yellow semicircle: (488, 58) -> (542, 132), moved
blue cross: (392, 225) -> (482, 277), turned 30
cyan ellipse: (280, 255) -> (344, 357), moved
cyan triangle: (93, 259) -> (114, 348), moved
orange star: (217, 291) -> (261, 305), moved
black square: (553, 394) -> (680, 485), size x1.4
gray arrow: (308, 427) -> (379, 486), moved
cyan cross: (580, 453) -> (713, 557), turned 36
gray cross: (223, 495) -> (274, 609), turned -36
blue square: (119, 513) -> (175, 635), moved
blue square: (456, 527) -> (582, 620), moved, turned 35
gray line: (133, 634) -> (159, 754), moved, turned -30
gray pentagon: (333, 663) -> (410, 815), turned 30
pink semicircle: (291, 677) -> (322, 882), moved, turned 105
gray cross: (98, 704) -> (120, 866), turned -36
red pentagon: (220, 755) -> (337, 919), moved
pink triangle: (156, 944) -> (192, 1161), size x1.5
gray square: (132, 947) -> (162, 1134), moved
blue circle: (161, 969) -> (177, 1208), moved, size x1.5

* * *

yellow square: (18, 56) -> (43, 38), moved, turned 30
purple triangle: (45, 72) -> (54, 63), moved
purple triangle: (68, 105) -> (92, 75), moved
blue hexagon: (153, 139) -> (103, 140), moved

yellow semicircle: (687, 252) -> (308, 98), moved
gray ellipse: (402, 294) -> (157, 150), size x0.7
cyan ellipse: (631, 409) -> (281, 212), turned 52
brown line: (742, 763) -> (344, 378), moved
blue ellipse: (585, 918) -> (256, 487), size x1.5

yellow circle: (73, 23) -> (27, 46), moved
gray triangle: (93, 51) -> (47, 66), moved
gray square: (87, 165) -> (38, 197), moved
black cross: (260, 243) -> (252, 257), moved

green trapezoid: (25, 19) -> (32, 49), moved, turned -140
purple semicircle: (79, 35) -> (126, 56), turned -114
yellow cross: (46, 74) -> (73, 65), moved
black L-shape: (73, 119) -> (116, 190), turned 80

▶ _Work request_: Show all lines above holding "blue".

▶ _The answer_:
blue cross: (392, 225) -> (482, 277), turned 30
blue square: (119, 513) -> (175, 635), moved
blue square: (456, 527) -> (582, 620), moved, turned 35
blue circle: (161, 969) -> (177, 1208), moved, size x1.5
blue hexagon: (153, 139) -> (103, 140), moved
blue ellipse: (585, 918) -> (256, 487), size x1.5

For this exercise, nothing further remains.